> Extracted records
■ ■ ■ ■ ■
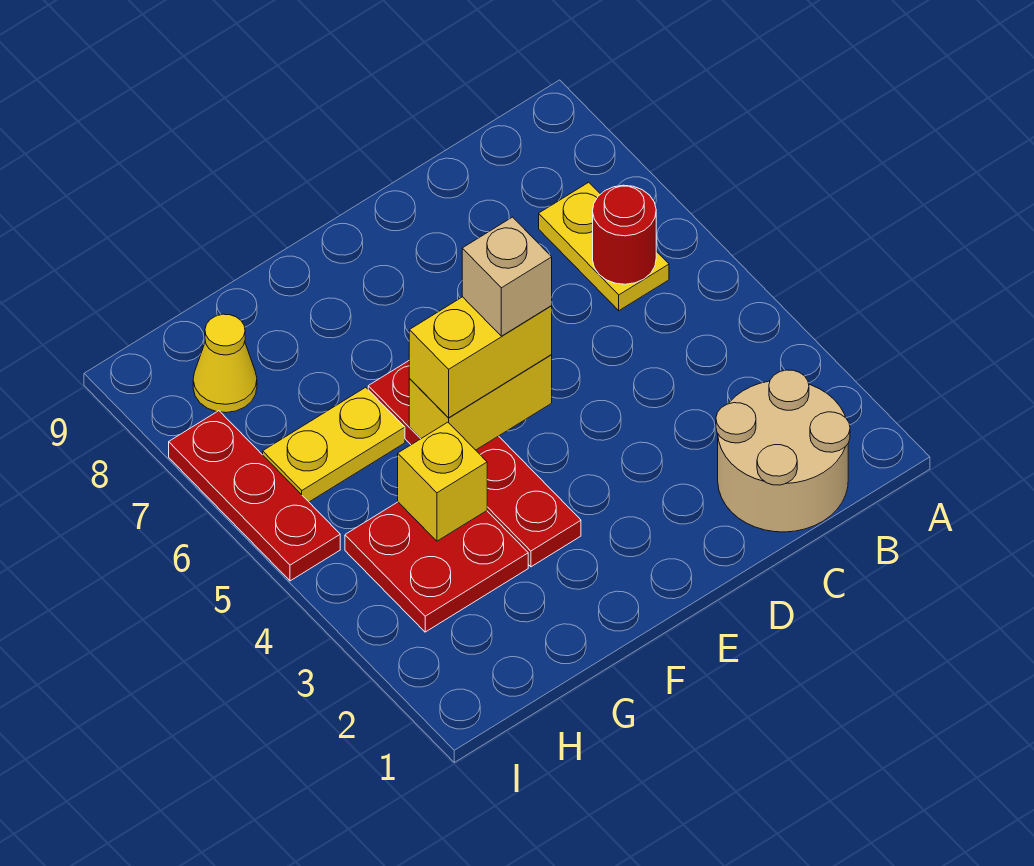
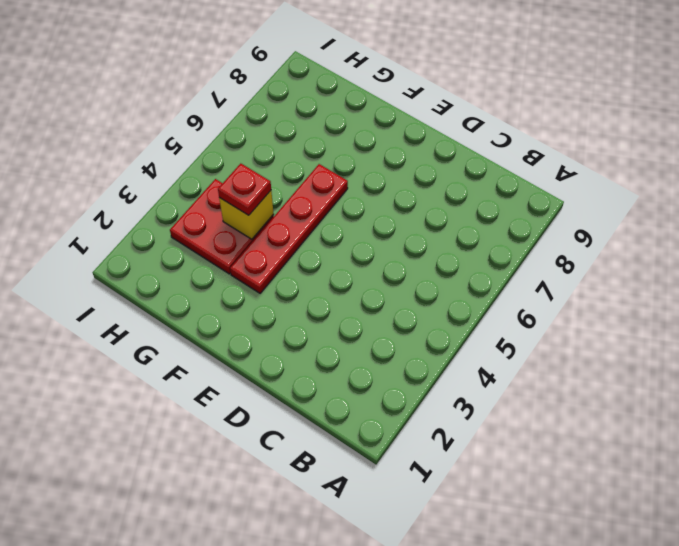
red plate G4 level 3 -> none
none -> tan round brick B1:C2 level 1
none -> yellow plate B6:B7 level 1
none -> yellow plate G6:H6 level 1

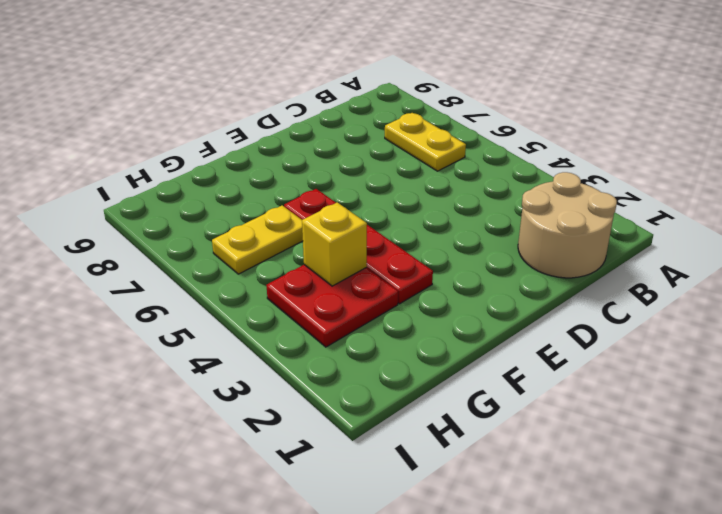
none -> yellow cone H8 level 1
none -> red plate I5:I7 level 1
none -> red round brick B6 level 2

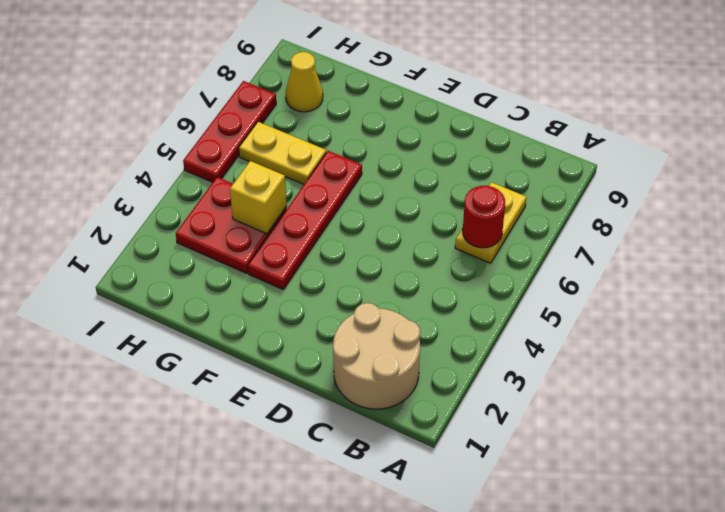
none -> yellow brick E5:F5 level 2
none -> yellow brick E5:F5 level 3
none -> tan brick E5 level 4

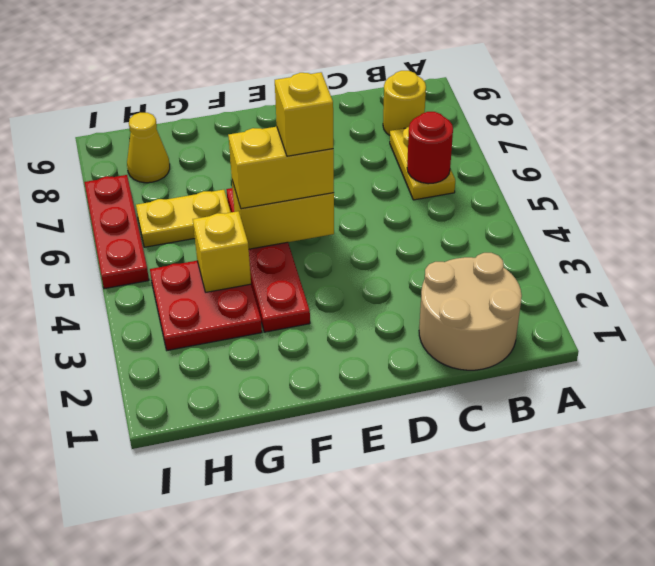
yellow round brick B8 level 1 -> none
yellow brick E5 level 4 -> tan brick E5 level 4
■ ■ ■ ■ ■
> The problem
Using the material above, return every line exactly as it appears, minus the pictures.

> Task output
red plate G4 level 3 -> none
none -> tan round brick B1:C2 level 1
none -> yellow plate B6:B7 level 1
none -> yellow plate G6:H6 level 1

none -> yellow cone H8 level 1
none -> red plate I5:I7 level 1
none -> red round brick B6 level 2

none -> yellow brick E5:F5 level 2
none -> yellow brick E5:F5 level 3
none -> tan brick E5 level 4

yellow round brick B8 level 1 -> none
yellow brick E5 level 4 -> tan brick E5 level 4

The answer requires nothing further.